:: Exercise instructions ::
An exact transcript is required of the lines below, from the one containing "blue ellipse: moved 17 px right" through the very last; leave every picture out of it.

[Synthetic shape transformation data]
◆ ◆ ◆

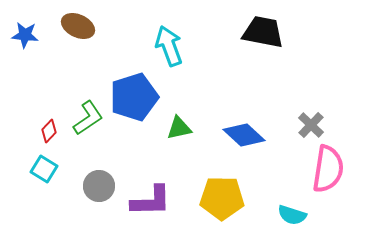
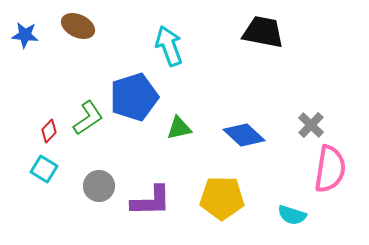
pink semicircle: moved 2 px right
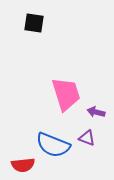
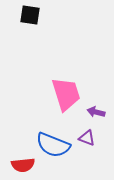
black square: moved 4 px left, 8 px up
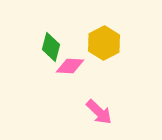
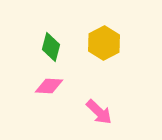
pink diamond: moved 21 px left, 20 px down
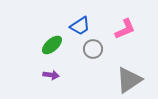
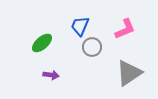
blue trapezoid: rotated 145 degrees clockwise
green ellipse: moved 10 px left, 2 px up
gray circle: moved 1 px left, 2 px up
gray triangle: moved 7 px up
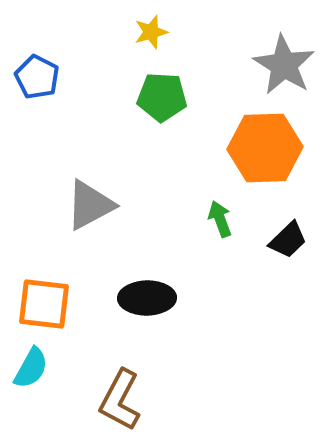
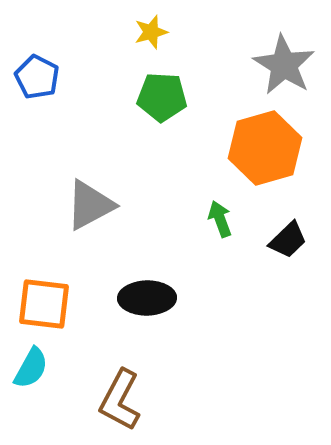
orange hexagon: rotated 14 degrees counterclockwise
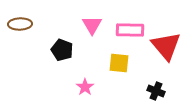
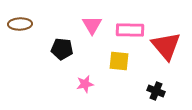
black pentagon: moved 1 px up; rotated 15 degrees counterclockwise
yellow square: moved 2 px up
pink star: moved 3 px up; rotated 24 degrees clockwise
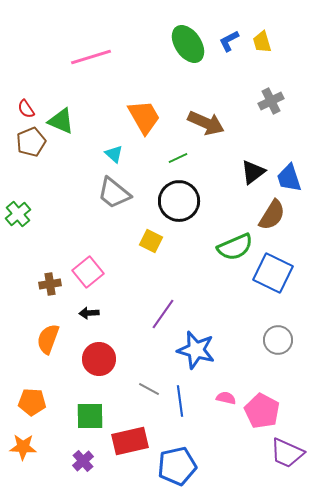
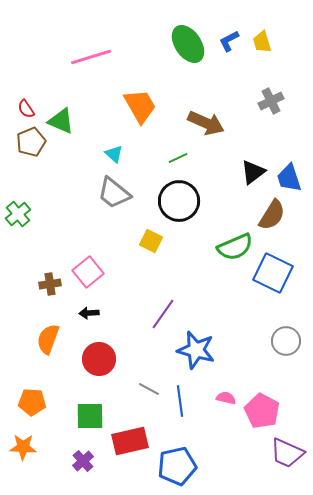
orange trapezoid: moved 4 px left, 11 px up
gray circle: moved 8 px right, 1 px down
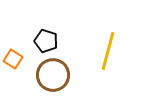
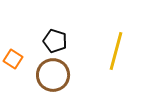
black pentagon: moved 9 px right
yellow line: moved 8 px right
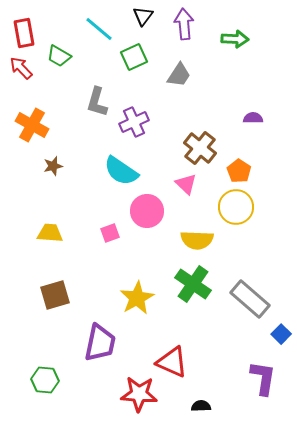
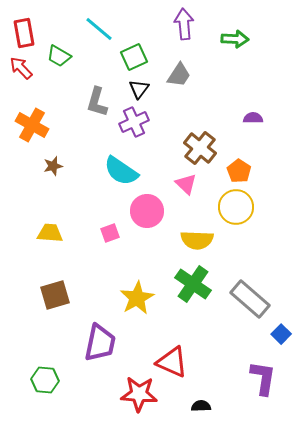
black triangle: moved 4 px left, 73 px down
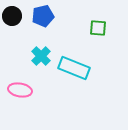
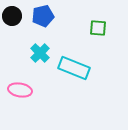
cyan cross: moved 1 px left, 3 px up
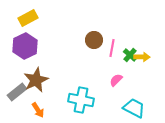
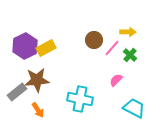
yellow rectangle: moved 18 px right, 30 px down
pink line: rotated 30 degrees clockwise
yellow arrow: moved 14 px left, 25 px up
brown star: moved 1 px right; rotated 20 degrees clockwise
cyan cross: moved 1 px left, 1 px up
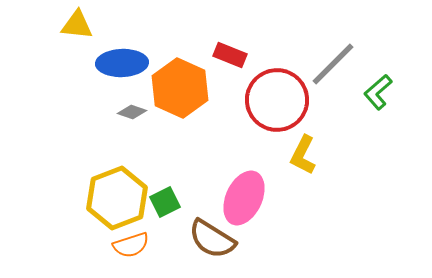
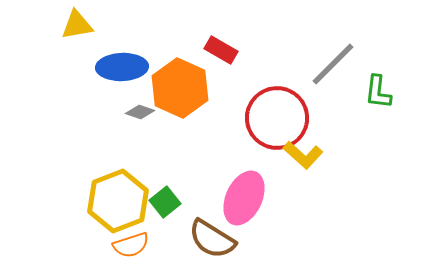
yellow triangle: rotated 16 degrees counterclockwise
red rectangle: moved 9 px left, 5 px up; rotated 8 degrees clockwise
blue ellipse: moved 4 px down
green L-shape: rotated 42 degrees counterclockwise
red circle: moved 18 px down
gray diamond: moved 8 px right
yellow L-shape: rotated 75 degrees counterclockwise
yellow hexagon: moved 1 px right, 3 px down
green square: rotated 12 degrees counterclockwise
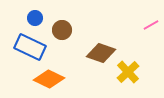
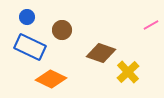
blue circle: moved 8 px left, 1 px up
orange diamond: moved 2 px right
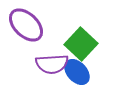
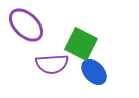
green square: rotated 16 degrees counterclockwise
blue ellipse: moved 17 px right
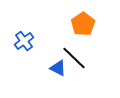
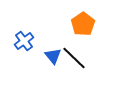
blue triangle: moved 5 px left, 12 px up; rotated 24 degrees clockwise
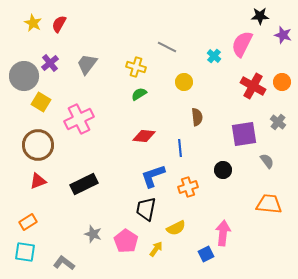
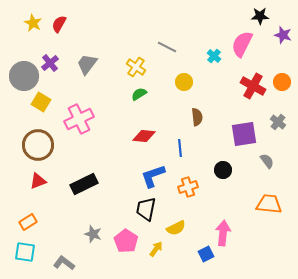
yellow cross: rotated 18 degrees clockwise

◆ ◆ ◆

:: Task answer ::
blue ellipse: moved 17 px right
blue triangle: moved 5 px left, 12 px up; rotated 24 degrees clockwise
yellow cross: rotated 18 degrees clockwise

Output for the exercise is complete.